## Your assignment
From the entries provided below, copy each line that contains the word "NAND".

──────── Data to examine ────────

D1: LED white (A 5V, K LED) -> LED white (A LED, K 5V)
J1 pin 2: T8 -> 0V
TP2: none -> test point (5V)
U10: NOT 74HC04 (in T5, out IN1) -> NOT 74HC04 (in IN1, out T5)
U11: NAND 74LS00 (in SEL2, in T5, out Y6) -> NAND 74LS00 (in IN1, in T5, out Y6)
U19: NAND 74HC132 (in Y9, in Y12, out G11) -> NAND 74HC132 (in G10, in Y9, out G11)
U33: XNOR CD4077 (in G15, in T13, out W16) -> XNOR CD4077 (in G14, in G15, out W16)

────────

## Answer for the task
U11: NAND 74LS00 (in SEL2, in T5, out Y6) -> NAND 74LS00 (in IN1, in T5, out Y6)
U19: NAND 74HC132 (in Y9, in Y12, out G11) -> NAND 74HC132 (in G10, in Y9, out G11)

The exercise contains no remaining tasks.